:: Description of the task ::
What lies from the line containing "Mask every instance" through the line containing "Masks at 512×512."? Print exactly those lines, with both ends, and no others.

Start Exercise data

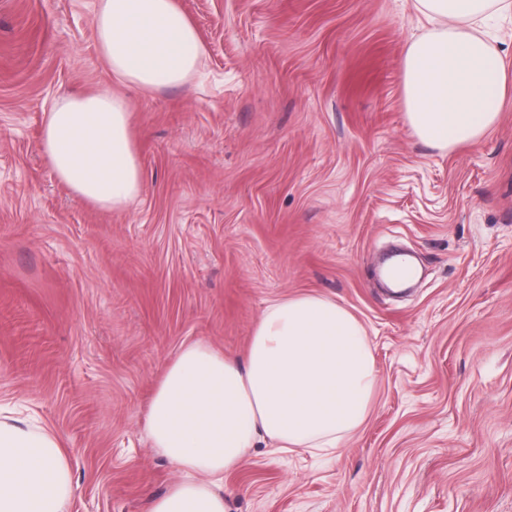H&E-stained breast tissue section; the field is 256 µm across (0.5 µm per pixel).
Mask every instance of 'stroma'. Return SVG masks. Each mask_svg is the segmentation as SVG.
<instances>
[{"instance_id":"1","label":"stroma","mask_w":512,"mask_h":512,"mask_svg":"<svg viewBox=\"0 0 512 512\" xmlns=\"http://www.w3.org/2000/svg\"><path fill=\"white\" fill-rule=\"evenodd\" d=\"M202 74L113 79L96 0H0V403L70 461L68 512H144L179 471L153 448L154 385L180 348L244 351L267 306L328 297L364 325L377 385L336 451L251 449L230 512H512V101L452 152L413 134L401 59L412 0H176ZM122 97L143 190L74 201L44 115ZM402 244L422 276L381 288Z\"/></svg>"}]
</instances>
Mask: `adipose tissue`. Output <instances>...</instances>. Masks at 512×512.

End Exercise data
Start Exercise data

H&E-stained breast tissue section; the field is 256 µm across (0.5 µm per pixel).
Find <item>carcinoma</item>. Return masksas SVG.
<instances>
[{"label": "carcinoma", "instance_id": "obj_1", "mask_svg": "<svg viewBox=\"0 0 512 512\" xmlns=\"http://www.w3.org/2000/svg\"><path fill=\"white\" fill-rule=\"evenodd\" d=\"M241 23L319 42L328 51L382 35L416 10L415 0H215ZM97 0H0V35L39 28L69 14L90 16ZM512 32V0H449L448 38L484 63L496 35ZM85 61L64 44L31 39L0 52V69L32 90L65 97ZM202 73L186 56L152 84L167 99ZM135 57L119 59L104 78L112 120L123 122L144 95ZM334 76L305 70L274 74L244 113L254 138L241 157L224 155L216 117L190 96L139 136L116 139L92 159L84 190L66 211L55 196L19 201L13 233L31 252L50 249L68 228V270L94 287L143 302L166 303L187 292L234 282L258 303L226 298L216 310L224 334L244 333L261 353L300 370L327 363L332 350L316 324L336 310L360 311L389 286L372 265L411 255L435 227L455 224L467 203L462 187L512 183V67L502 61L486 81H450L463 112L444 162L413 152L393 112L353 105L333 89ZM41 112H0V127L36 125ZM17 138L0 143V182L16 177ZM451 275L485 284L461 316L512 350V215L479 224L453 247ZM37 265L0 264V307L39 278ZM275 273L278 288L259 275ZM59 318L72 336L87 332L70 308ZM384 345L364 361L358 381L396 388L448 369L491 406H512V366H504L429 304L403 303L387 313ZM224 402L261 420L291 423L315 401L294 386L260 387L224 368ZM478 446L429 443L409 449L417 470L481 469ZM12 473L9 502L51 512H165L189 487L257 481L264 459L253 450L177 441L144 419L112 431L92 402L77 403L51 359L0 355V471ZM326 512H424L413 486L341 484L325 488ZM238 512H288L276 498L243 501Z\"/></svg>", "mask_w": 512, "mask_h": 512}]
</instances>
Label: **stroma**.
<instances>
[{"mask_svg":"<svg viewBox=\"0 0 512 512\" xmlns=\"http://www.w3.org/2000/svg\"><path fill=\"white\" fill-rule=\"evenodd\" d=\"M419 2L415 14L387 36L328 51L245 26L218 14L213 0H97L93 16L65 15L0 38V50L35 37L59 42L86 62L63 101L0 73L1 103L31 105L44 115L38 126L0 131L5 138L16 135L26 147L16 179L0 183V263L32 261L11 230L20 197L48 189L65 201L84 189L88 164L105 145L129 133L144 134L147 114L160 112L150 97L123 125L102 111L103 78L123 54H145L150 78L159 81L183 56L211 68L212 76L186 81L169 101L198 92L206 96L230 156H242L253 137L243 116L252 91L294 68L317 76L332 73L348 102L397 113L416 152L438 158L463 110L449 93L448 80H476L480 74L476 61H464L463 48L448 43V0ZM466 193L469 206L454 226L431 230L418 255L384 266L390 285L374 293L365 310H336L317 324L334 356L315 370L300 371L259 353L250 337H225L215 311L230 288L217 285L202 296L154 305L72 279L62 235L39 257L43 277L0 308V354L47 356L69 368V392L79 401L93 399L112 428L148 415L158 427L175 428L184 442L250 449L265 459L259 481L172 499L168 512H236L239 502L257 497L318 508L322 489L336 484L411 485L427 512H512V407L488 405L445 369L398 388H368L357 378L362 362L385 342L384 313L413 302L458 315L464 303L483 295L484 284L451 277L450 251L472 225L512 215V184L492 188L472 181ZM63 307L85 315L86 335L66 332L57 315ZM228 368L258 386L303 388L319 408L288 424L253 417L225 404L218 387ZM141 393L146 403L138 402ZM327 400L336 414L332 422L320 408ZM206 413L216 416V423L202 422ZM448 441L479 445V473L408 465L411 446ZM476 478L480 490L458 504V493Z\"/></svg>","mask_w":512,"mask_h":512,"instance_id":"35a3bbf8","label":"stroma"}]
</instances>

End Exercise data
Start Exercise data

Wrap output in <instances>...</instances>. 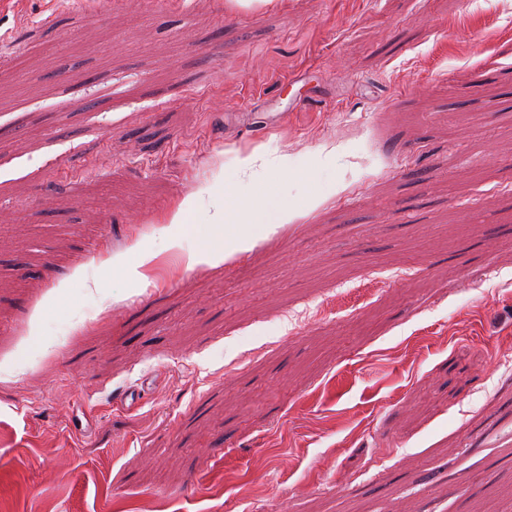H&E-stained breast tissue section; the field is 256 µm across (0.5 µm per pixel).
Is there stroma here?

End Exercise data

:: Written solution ::
Mask every instance of 'stroma'. Return SVG masks. Each mask_svg is the segmentation as SVG.
<instances>
[{"instance_id":"1","label":"stroma","mask_w":512,"mask_h":512,"mask_svg":"<svg viewBox=\"0 0 512 512\" xmlns=\"http://www.w3.org/2000/svg\"><path fill=\"white\" fill-rule=\"evenodd\" d=\"M202 74L113 79L96 0H0V403L70 461L68 512H144L179 471L153 448L154 385L180 348L244 351L267 306L328 297L364 325L377 385L336 451L251 449L230 512H512V101L452 152L413 134L401 59L412 0H176ZM122 97L143 190L74 201L44 115ZM402 244L422 276L381 288Z\"/></svg>"}]
</instances>
Mask: `adipose tissue`. Output <instances>...</instances>. Masks at 512×512.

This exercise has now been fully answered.